Before-and-after coordinate records
○ ○ ○ ○ ○ ○ ○

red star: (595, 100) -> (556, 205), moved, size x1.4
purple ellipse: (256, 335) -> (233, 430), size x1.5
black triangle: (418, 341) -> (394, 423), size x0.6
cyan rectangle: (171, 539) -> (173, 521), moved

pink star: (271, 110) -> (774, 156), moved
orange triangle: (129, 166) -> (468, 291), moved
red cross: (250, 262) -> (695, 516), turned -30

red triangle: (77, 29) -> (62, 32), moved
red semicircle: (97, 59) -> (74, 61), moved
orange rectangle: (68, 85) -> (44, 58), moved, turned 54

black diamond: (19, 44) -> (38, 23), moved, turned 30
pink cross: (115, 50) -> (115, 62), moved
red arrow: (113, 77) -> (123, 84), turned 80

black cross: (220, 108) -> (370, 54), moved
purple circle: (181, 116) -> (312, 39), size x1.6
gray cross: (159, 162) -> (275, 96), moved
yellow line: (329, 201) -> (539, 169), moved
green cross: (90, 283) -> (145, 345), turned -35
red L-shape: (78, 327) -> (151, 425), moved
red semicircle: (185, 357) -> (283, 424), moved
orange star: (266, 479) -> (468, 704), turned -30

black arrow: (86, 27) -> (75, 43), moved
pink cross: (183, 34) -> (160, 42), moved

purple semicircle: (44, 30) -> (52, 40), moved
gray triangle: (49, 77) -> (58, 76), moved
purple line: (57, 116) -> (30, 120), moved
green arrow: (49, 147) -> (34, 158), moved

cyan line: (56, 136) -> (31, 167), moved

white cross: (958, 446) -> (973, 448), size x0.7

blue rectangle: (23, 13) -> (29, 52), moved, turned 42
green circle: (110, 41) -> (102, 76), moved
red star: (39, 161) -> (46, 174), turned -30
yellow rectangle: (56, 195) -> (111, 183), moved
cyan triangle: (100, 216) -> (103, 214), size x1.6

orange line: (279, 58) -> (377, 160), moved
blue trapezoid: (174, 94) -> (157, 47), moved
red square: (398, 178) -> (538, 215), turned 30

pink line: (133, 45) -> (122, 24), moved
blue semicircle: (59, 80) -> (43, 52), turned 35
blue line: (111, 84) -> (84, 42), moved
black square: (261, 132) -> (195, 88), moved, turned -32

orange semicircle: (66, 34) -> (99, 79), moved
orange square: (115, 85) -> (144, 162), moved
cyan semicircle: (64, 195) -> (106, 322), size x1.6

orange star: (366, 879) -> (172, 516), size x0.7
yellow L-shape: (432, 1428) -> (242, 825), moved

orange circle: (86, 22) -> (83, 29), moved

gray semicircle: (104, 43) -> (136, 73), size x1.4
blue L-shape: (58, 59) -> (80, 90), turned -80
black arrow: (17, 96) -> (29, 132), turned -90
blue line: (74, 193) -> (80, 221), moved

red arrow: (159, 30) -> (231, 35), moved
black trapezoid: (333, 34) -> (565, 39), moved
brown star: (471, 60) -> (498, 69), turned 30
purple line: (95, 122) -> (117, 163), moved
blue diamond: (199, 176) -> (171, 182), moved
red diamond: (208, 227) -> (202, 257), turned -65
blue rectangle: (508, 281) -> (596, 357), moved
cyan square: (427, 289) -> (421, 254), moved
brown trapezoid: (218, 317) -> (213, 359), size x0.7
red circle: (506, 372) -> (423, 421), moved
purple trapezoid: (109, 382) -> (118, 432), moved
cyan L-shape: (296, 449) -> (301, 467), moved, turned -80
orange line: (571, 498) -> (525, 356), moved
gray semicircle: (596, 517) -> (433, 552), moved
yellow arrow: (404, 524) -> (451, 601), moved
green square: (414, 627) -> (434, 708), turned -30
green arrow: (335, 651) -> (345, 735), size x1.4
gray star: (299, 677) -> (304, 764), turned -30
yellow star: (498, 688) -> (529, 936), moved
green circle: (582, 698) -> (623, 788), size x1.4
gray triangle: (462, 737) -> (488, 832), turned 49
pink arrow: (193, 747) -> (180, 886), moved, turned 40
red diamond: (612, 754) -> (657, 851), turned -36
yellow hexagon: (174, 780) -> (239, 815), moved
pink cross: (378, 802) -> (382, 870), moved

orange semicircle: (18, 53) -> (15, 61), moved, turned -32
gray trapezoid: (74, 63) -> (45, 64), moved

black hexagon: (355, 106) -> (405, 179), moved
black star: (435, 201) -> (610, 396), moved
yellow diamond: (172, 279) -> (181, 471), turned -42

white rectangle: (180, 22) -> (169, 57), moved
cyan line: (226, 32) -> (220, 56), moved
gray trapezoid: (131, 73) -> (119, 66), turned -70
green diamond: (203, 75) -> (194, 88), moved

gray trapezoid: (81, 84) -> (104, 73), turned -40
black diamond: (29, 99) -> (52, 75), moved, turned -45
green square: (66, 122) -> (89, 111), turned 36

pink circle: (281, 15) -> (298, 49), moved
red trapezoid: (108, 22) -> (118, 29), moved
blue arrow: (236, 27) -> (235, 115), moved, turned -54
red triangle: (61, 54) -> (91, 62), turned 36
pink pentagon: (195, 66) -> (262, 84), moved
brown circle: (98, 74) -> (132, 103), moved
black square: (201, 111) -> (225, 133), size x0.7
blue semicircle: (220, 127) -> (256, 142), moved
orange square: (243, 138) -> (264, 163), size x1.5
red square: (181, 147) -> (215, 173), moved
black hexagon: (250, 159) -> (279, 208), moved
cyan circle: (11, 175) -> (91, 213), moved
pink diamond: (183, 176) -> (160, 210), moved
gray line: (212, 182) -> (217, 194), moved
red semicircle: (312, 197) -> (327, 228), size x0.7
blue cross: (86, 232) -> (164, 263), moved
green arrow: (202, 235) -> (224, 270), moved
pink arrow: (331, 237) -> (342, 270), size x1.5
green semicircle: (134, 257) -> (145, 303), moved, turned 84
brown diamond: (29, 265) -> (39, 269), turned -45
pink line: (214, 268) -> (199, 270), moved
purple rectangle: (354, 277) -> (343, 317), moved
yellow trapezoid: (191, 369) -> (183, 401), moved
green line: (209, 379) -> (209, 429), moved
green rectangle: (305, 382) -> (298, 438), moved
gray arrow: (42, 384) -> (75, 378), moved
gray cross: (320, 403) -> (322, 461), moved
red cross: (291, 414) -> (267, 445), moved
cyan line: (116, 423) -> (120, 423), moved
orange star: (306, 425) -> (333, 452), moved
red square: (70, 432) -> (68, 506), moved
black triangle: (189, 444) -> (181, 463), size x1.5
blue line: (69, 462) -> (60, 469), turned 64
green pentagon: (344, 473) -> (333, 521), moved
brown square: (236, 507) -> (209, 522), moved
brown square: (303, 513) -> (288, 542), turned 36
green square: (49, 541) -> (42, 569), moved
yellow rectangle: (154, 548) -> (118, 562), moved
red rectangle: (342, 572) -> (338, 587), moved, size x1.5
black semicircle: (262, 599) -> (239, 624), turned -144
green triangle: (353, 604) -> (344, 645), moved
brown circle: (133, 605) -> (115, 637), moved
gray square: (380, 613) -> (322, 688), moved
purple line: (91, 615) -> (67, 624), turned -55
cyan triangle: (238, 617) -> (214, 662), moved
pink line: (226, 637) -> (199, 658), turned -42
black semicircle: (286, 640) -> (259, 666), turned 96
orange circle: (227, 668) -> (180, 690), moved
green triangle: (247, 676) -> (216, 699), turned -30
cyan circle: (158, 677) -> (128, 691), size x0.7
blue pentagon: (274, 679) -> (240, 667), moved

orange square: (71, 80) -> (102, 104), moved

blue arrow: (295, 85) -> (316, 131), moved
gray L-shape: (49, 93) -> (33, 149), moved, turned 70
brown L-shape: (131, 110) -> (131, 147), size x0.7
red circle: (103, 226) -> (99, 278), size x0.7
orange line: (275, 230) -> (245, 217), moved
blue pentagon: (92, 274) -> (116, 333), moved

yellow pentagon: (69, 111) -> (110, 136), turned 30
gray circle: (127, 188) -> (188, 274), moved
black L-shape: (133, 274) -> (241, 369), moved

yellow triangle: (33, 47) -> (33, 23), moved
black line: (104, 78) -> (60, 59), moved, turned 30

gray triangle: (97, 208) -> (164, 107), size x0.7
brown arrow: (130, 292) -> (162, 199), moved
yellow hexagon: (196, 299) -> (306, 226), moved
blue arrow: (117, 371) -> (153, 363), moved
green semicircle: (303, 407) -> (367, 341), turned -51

○ ○ ○ ○ ○ ○ ○

● YOUR TASK:
Your answer should consist only of the lines above between the line holding "black cross: (220, 108) -> (370, 54), moved" and the line holding "black trapezoid: (333, 34)", inclusive, each transcribed exactly.

● EXPECTED OUTPUT:
black cross: (220, 108) -> (370, 54), moved
purple circle: (181, 116) -> (312, 39), size x1.6
gray cross: (159, 162) -> (275, 96), moved
yellow line: (329, 201) -> (539, 169), moved
green cross: (90, 283) -> (145, 345), turned -35
red L-shape: (78, 327) -> (151, 425), moved
red semicircle: (185, 357) -> (283, 424), moved
orange star: (266, 479) -> (468, 704), turned -30

black arrow: (86, 27) -> (75, 43), moved
pink cross: (183, 34) -> (160, 42), moved

purple semicircle: (44, 30) -> (52, 40), moved
gray triangle: (49, 77) -> (58, 76), moved
purple line: (57, 116) -> (30, 120), moved
green arrow: (49, 147) -> (34, 158), moved

cyan line: (56, 136) -> (31, 167), moved

white cross: (958, 446) -> (973, 448), size x0.7

blue rectangle: (23, 13) -> (29, 52), moved, turned 42
green circle: (110, 41) -> (102, 76), moved
red star: (39, 161) -> (46, 174), turned -30
yellow rectangle: (56, 195) -> (111, 183), moved
cyan triangle: (100, 216) -> (103, 214), size x1.6

orange line: (279, 58) -> (377, 160), moved
blue trapezoid: (174, 94) -> (157, 47), moved
red square: (398, 178) -> (538, 215), turned 30

pink line: (133, 45) -> (122, 24), moved
blue semicircle: (59, 80) -> (43, 52), turned 35
blue line: (111, 84) -> (84, 42), moved
black square: (261, 132) -> (195, 88), moved, turned -32

orange semicircle: (66, 34) -> (99, 79), moved
orange square: (115, 85) -> (144, 162), moved
cyan semicircle: (64, 195) -> (106, 322), size x1.6

orange star: (366, 879) -> (172, 516), size x0.7
yellow L-shape: (432, 1428) -> (242, 825), moved

orange circle: (86, 22) -> (83, 29), moved

gray semicircle: (104, 43) -> (136, 73), size x1.4
blue L-shape: (58, 59) -> (80, 90), turned -80
black arrow: (17, 96) -> (29, 132), turned -90
blue line: (74, 193) -> (80, 221), moved

red arrow: (159, 30) -> (231, 35), moved
black trapezoid: (333, 34) -> (565, 39), moved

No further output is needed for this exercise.